Print the entries in full, word for word, but not the pictures.

□ □ □ □ □

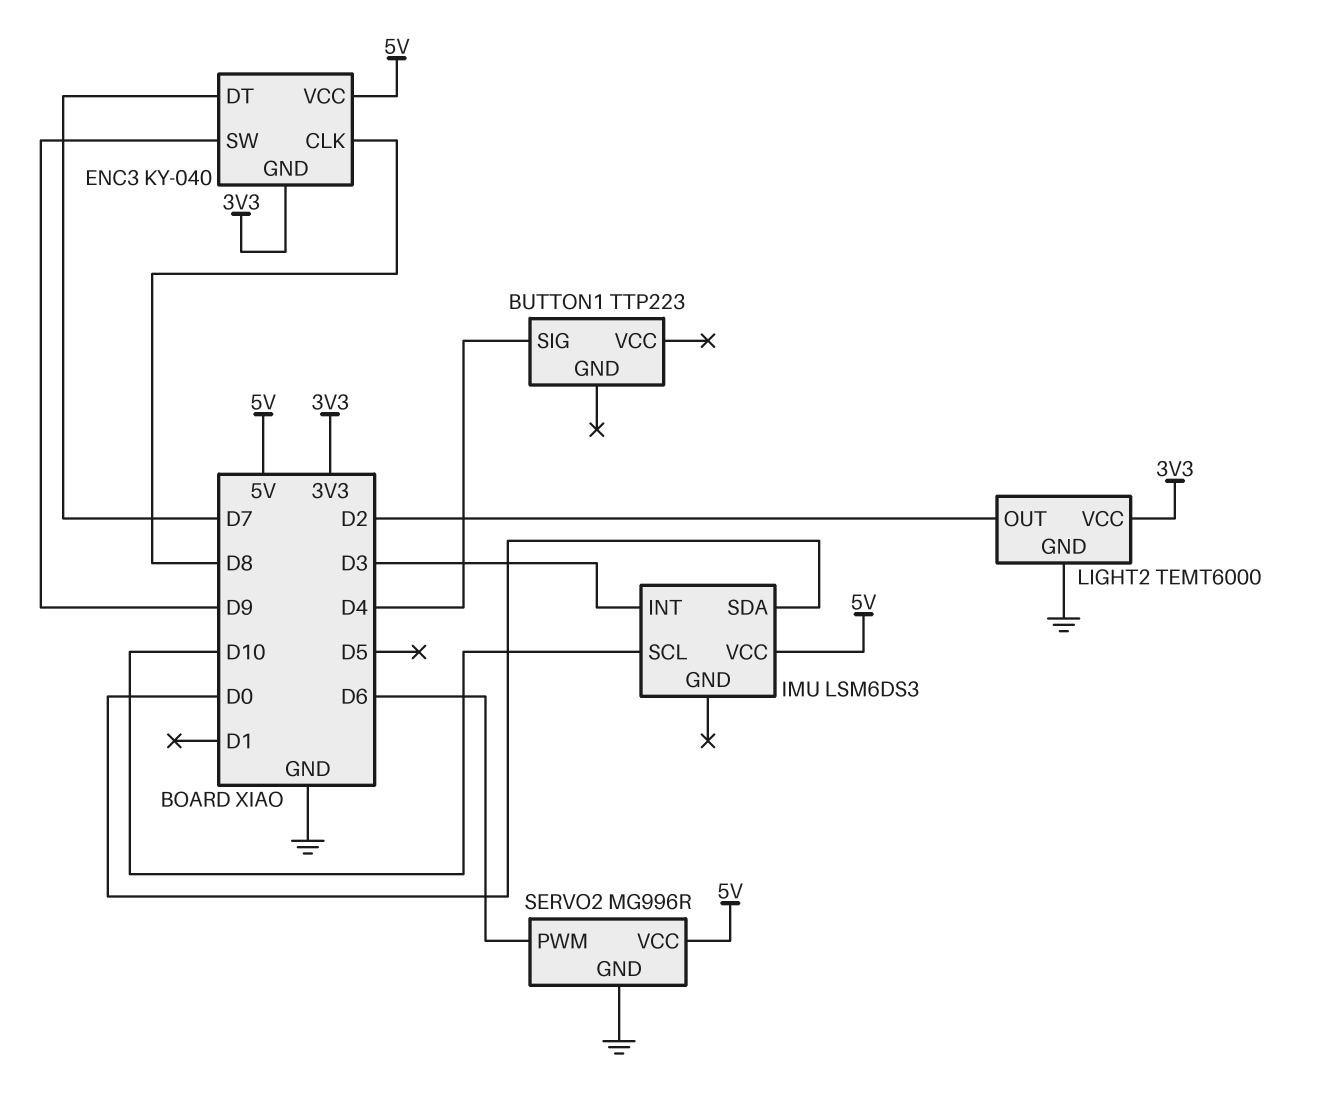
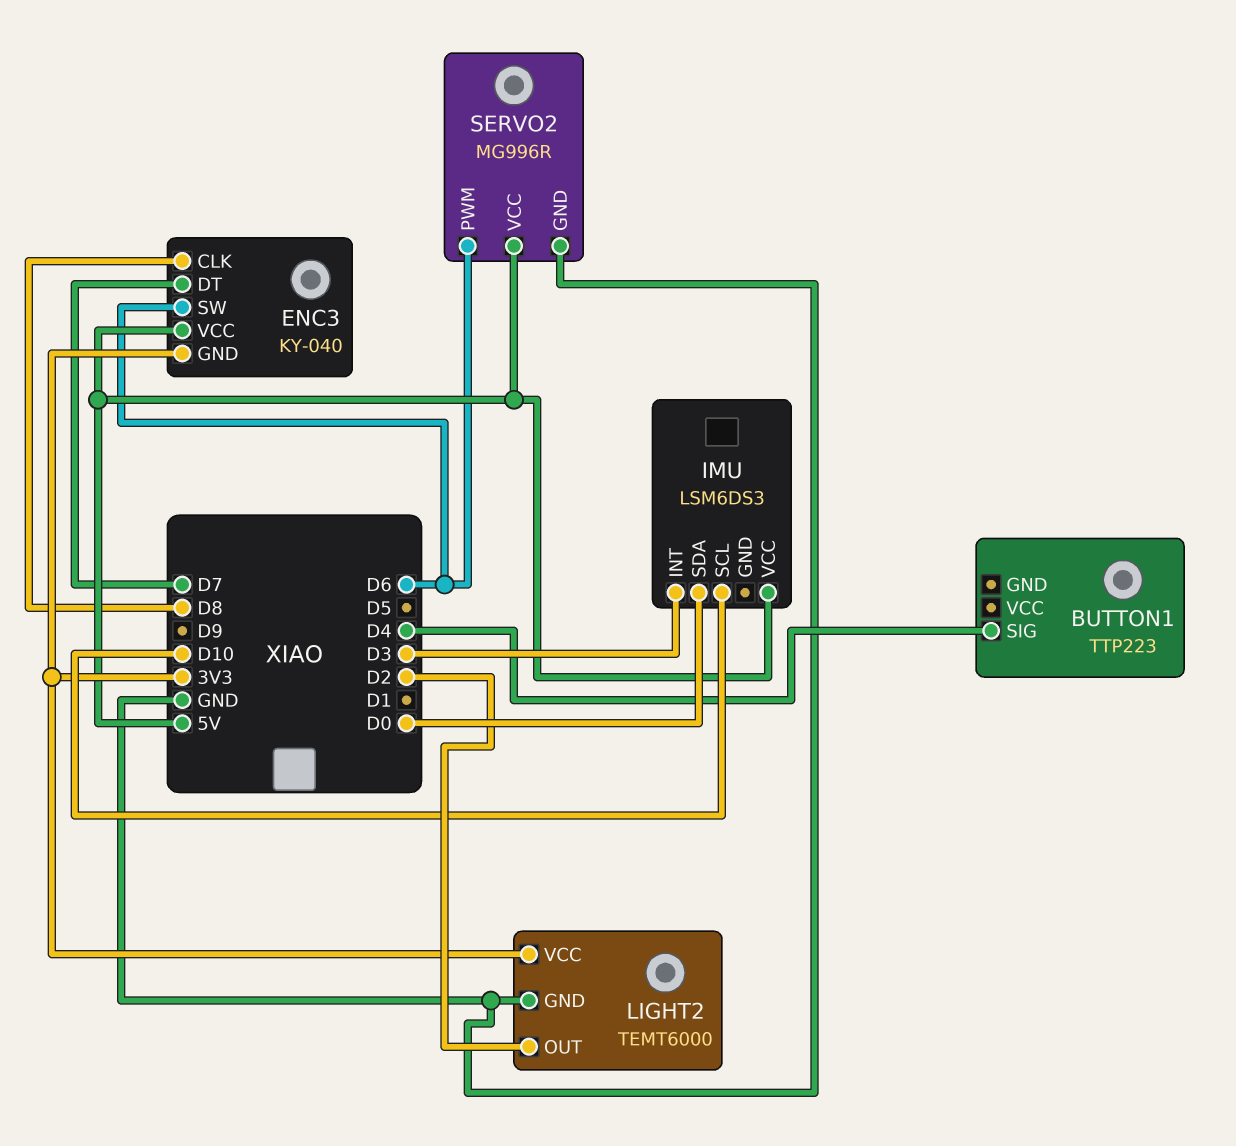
ENC3 pin SW: D9 -> D6

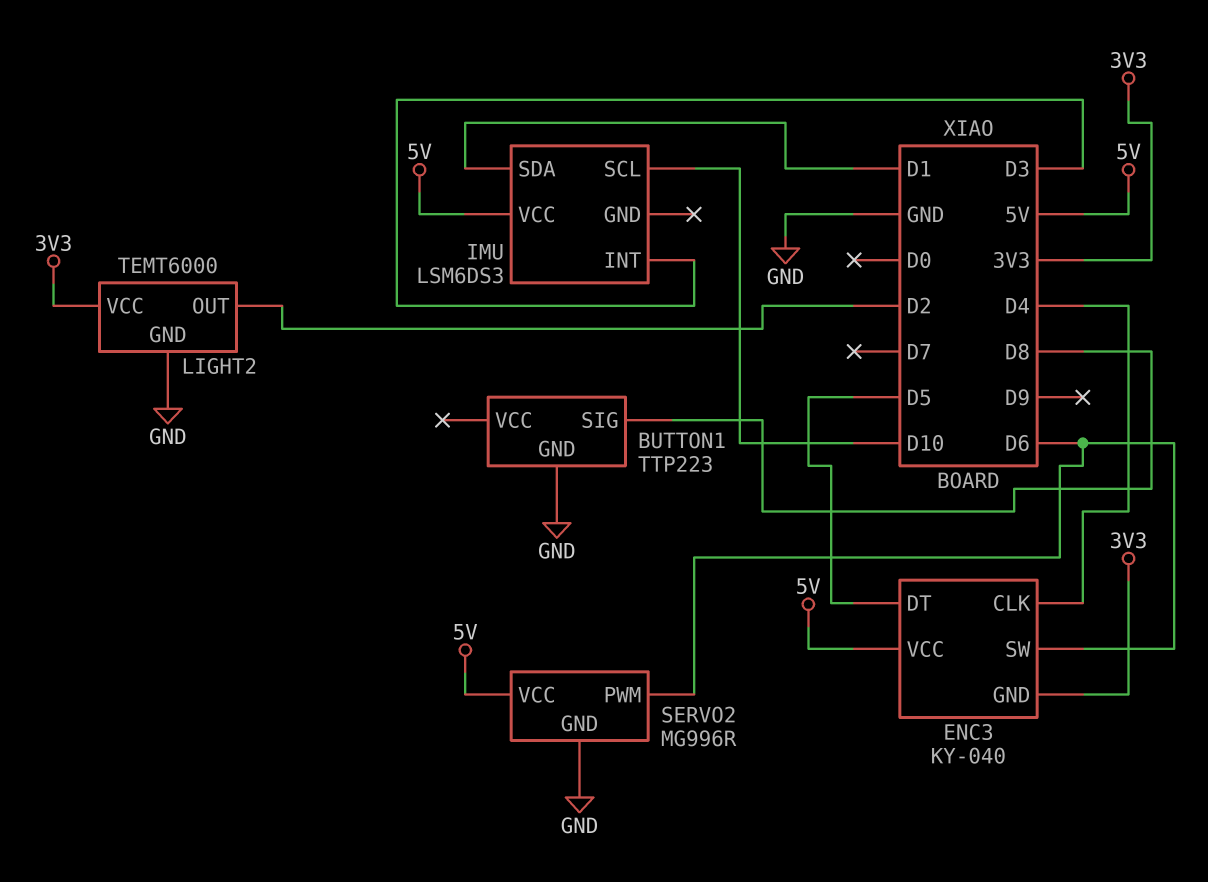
BUTTON1 pin GND: none -> GND
BUTTON1 pin SIG: D4 -> D8
ENC3 pin CLK: D8 -> D4
ENC3 pin DT: D7 -> D5
IMU pin SDA: D0 -> D1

□ □ □ □ □

Output for this exercise:
ENC3 pin SW: D9 -> D6

BUTTON1 pin GND: none -> GND
BUTTON1 pin SIG: D4 -> D8
ENC3 pin CLK: D8 -> D4
ENC3 pin DT: D7 -> D5
IMU pin SDA: D0 -> D1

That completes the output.